[Start of section]
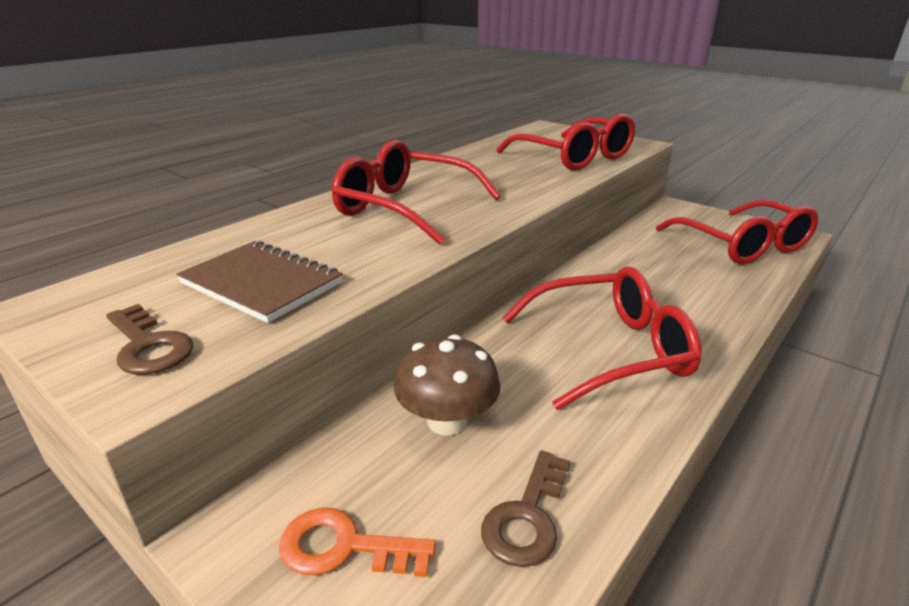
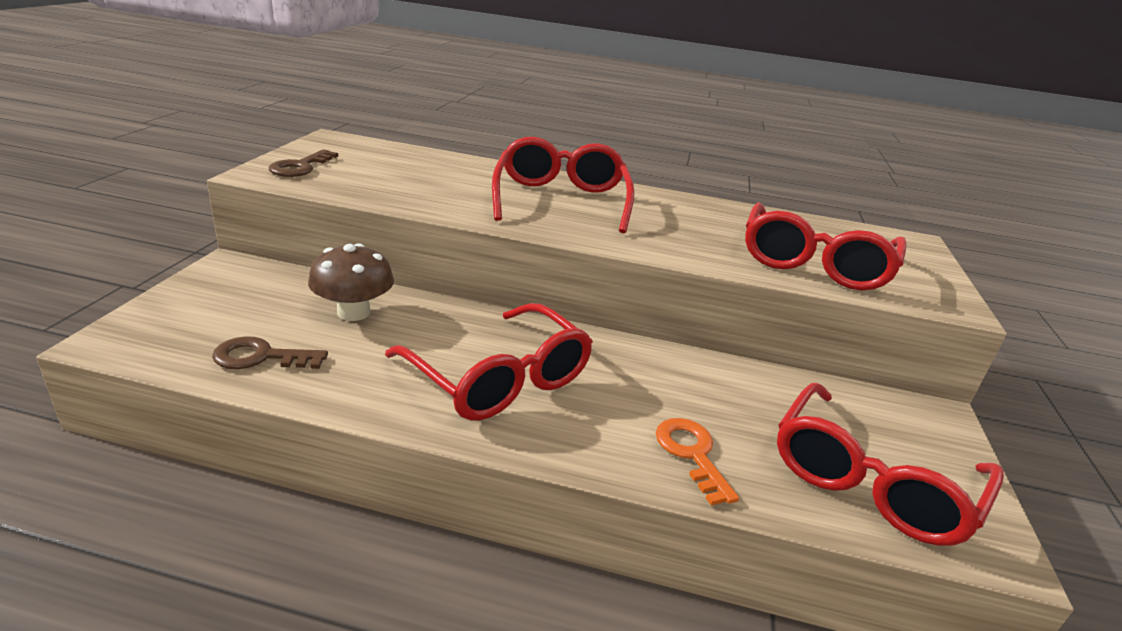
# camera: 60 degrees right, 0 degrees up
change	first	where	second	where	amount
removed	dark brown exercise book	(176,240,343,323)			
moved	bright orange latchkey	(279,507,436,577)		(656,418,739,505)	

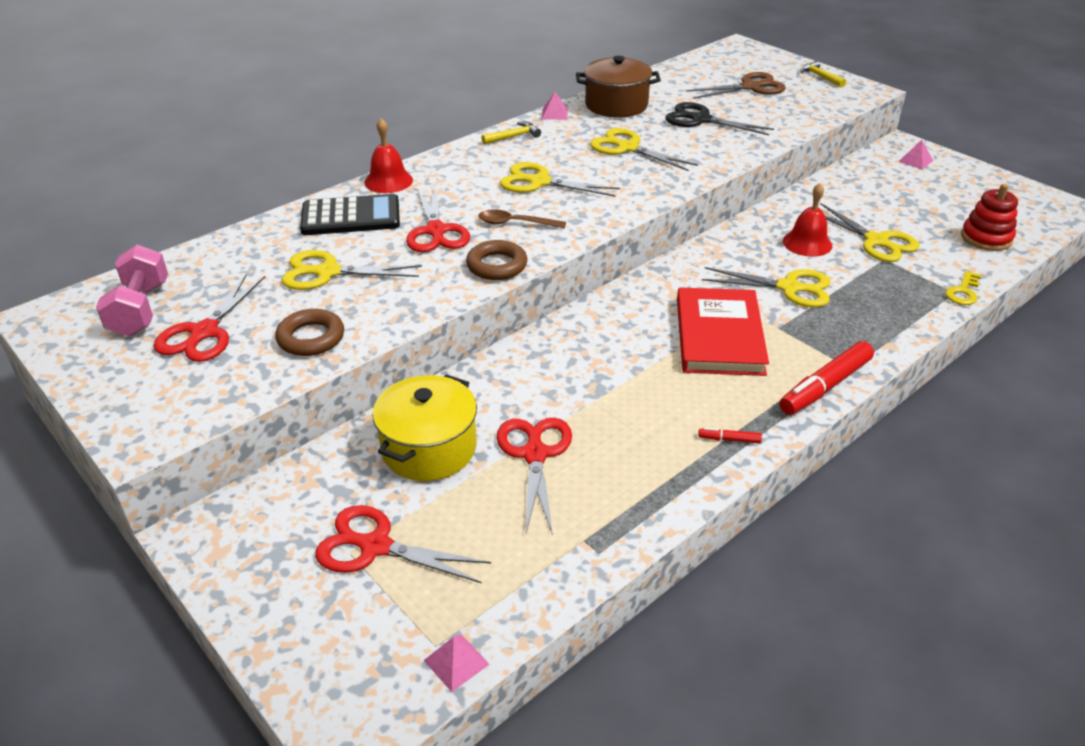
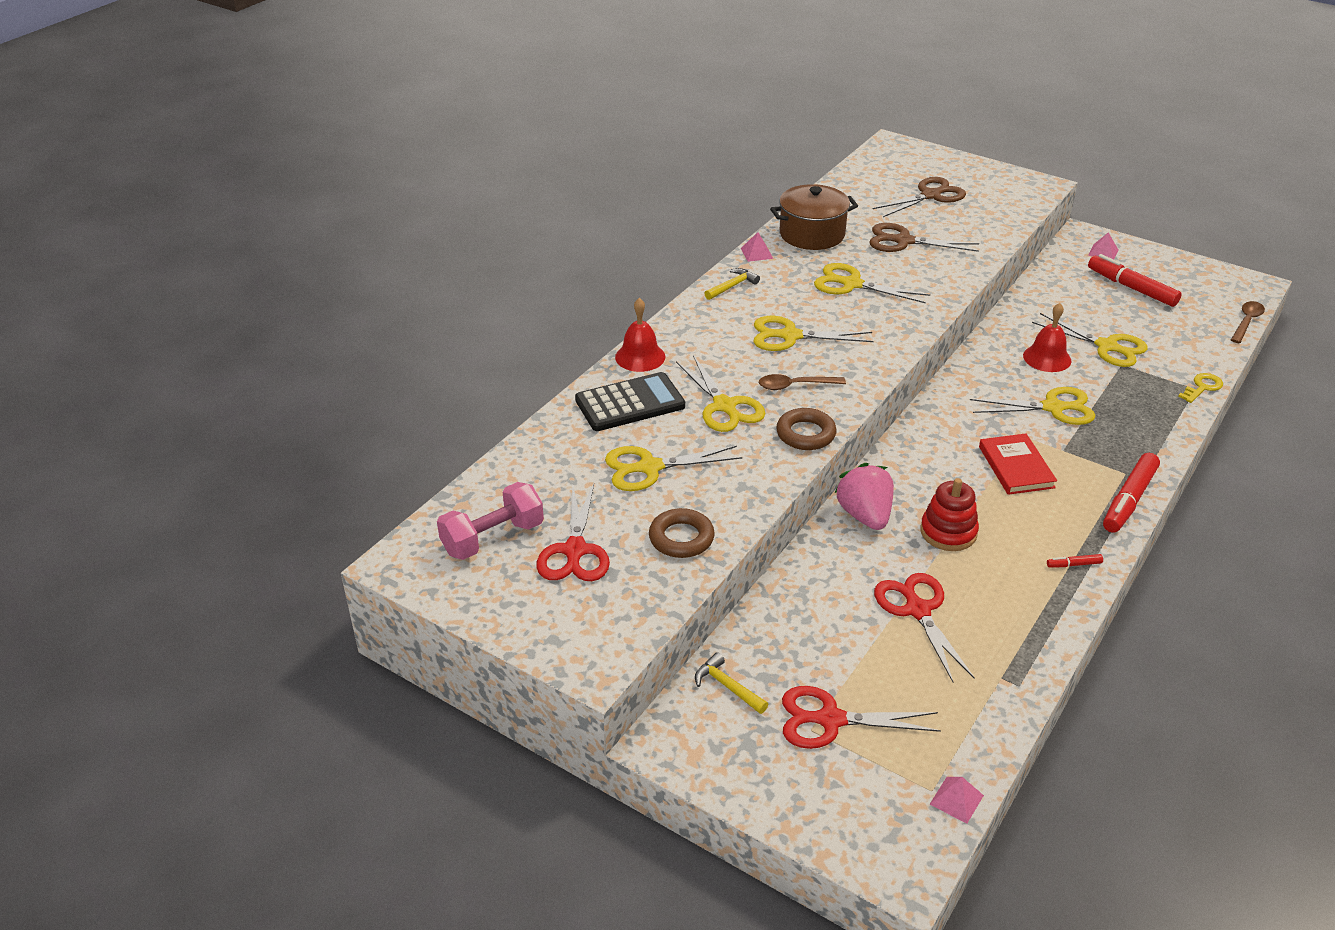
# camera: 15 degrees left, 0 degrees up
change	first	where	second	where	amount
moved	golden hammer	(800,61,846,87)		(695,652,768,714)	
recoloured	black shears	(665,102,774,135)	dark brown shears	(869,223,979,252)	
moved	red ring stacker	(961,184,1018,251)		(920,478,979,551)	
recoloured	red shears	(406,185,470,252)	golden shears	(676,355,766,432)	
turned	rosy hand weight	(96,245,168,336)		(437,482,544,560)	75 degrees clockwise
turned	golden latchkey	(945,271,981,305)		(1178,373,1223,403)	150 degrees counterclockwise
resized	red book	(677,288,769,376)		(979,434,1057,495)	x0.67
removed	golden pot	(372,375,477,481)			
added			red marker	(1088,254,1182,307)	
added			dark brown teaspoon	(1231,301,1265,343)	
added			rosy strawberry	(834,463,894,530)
[End of section]
**ASSIGNMENT**.
Could you reproduce the listing above exactly and drop every picture?

**ANSWER TO THIS PROBLEM**.
# camera: 60 degrees right, 0 degrees up
change	first	where	second	where	amount
removed	dark brown exercise book	(176,240,343,323)			
moved	bright orange latchkey	(279,507,436,577)		(656,418,739,505)	

# camera: 15 degrees left, 0 degrees up
change	first	where	second	where	amount
moved	golden hammer	(800,61,846,87)		(695,652,768,714)	
recoloured	black shears	(665,102,774,135)	dark brown shears	(869,223,979,252)	
moved	red ring stacker	(961,184,1018,251)		(920,478,979,551)	
recoloured	red shears	(406,185,470,252)	golden shears	(676,355,766,432)	
turned	rosy hand weight	(96,245,168,336)		(437,482,544,560)	75 degrees clockwise
turned	golden latchkey	(945,271,981,305)		(1178,373,1223,403)	150 degrees counterclockwise
resized	red book	(677,288,769,376)		(979,434,1057,495)	x0.67
removed	golden pot	(372,375,477,481)			
added			red marker	(1088,254,1182,307)	
added			dark brown teaspoon	(1231,301,1265,343)	
added			rosy strawberry	(834,463,894,530)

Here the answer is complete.